EXERCISE DIRECTIONS
Repeat each entry exactly, but do not carry over the pictures.

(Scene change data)

────────────────────────────────────────

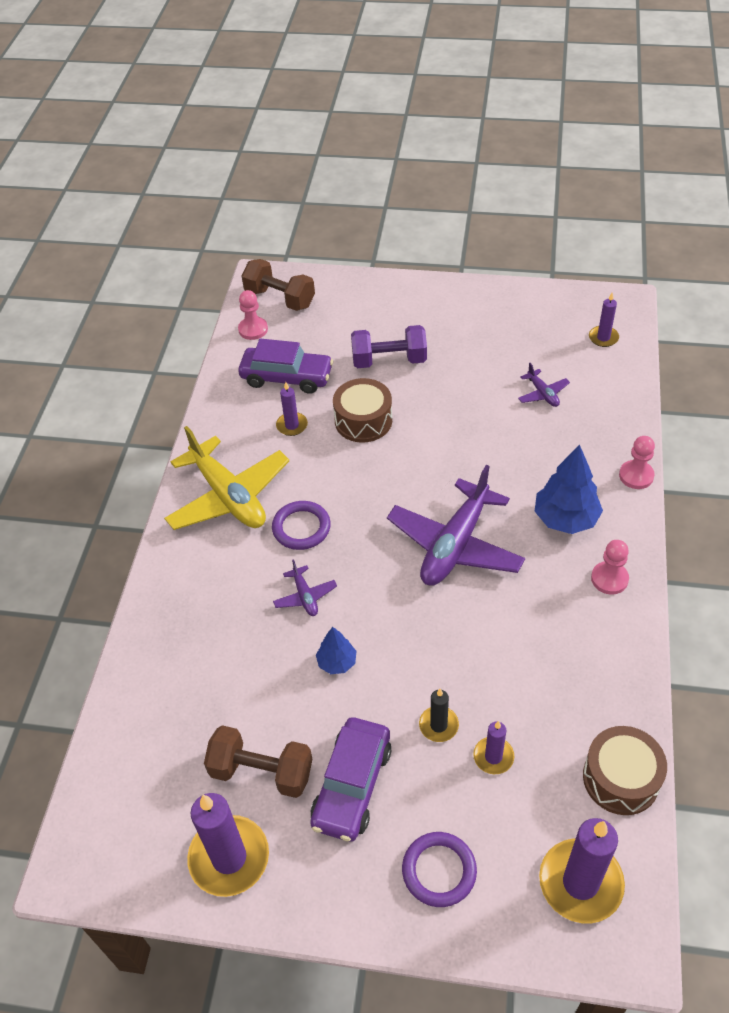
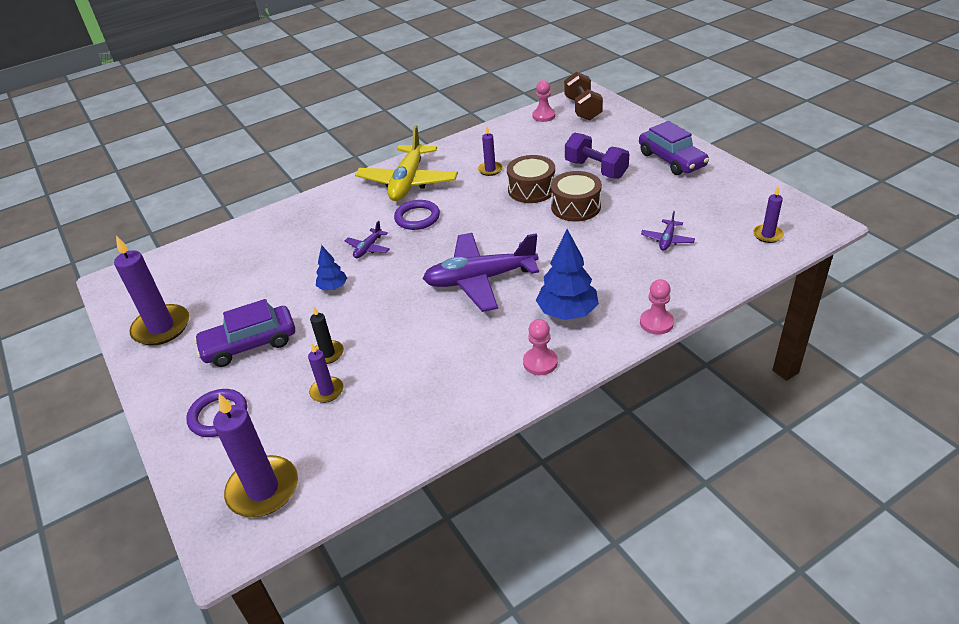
camera: 50 degrees right, 10 degrees down
brown dumbbell [204,725,312,798] -> none
purple car [238,338,333,394] -> purple car moved to [639,121,709,175]
brown drum [583,726,667,815] -> brown drum moved to [551,171,602,222]

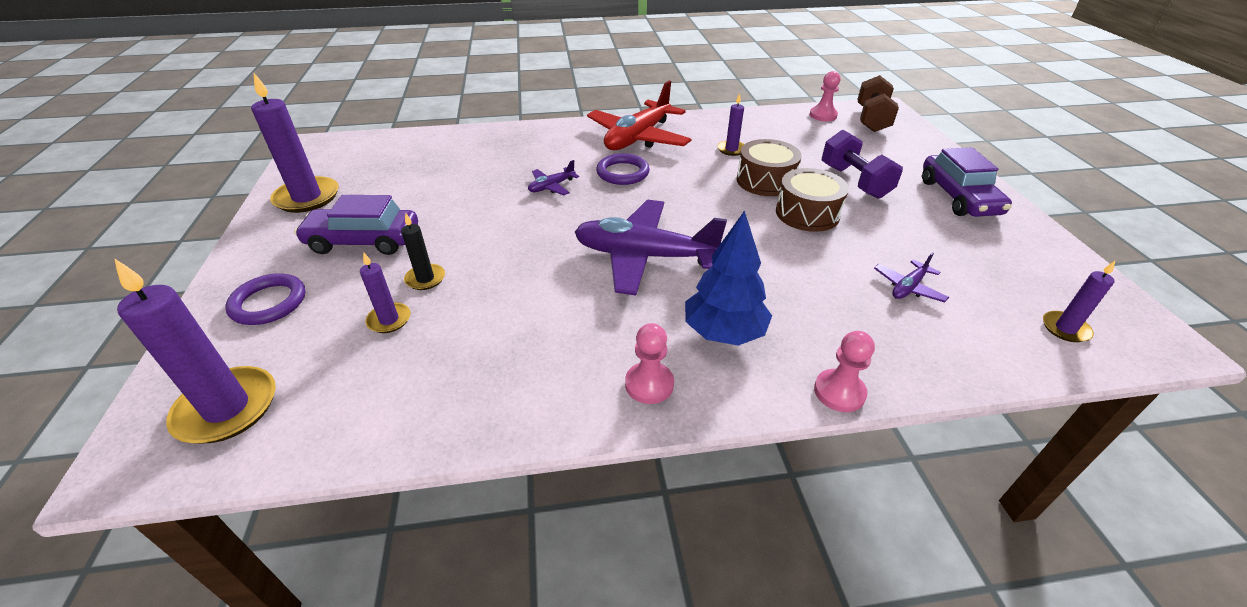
camera: 20 degrees right, 0 degrees up
blue tree [316,245,347,290] -> none
yellow plane [355,125,458,201] -> red plane [587,81,692,150]

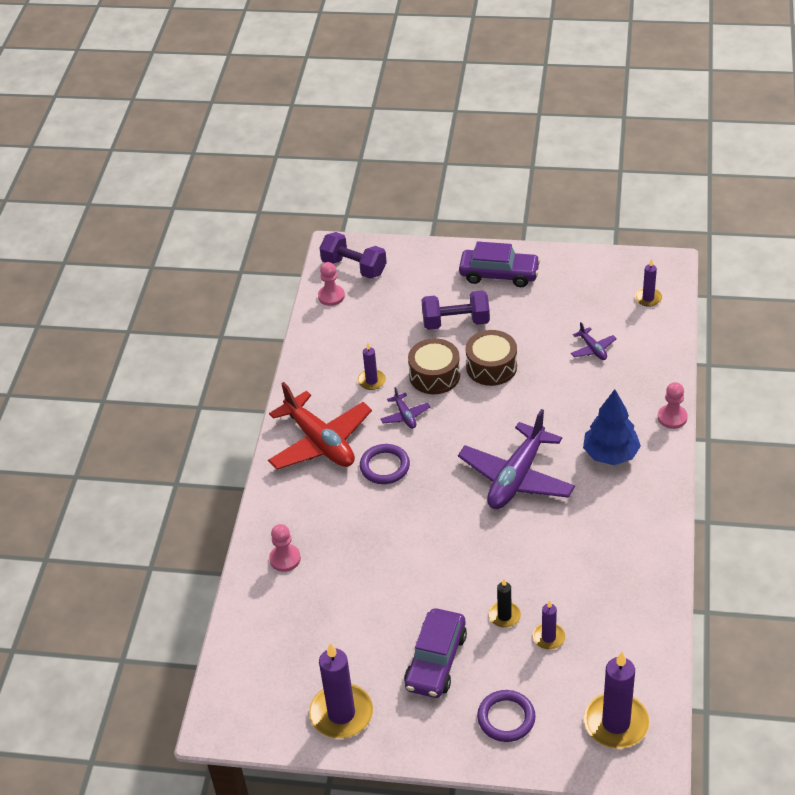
camera: 70 degrees left, 5 degrees up
purple plane [528,160,579,195] -> purple plane moved to [381,387,430,429]
pink pawn [625,323,674,404] -> pink pawn moved to [269,524,301,572]
brown dumbbell [858,75,899,132] -> purple dumbbell [320,232,387,279]

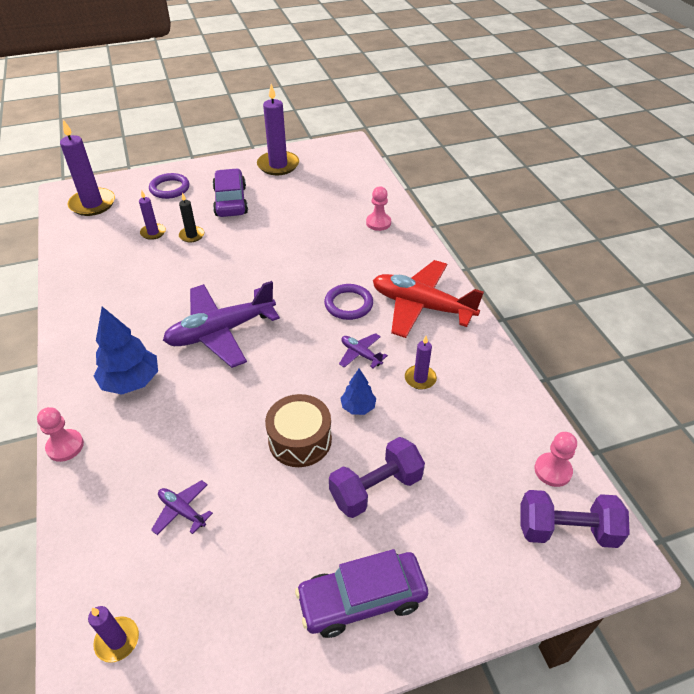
camera: 150 degrees right, 0 degrees up
brown drum [408,338,460,394] -> blue tree [340,368,376,415]
purple plane [458,409,575,509] -> purple plane turned 120 degrees counterclockwise [163,281,280,368]

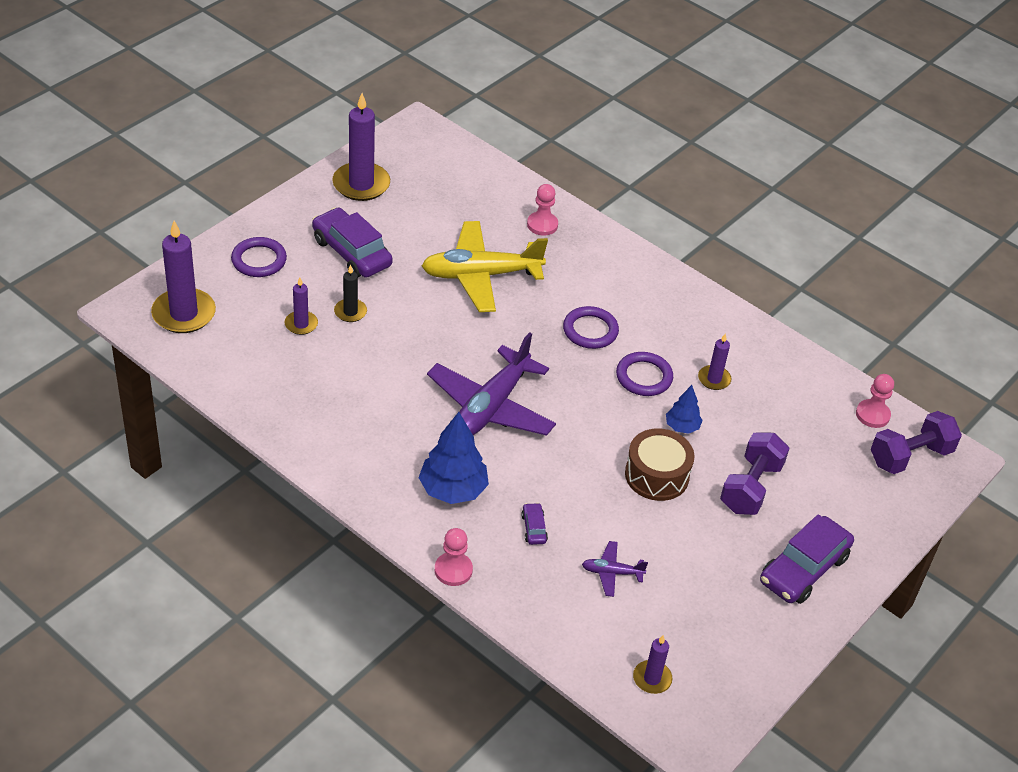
camera: 35 degrees left, 0 degrees up
purple plane [339,333,388,368] -> purple ring [616,352,673,396]
red plane [373,260,484,338] -> none
none -> yellow plane [422,221,548,312]
none -> purple car [521,503,548,545]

────────────────────────────────────────

EXERCISE ANSWER
camera: 50 degrees right, 10 degrees down
brown dumbbell [204,725,312,798] -> none
purple car [238,338,333,394] -> purple car moved to [639,121,709,175]
brown drum [583,726,667,815] -> brown drum moved to [551,171,602,222]

camera: 20 degrees right, 0 degrees up
blue tree [316,245,347,290] -> none
yellow plane [355,125,458,201] -> red plane [587,81,692,150]

camera: 70 degrees left, 5 degrees up
purple plane [528,160,579,195] -> purple plane moved to [381,387,430,429]
pink pawn [625,323,674,404] -> pink pawn moved to [269,524,301,572]
brown dumbbell [858,75,899,132] -> purple dumbbell [320,232,387,279]

camera: 150 degrees right, 0 degrees up
brown drum [408,338,460,394] -> blue tree [340,368,376,415]
purple plane [458,409,575,509] -> purple plane turned 120 degrees counterclockwise [163,281,280,368]

camera: 35 degrees left, 0 degrees up
purple plane [339,333,388,368] -> purple ring [616,352,673,396]
red plane [373,260,484,338] -> none
none -> yellow plane [422,221,548,312]
none -> purple car [521,503,548,545]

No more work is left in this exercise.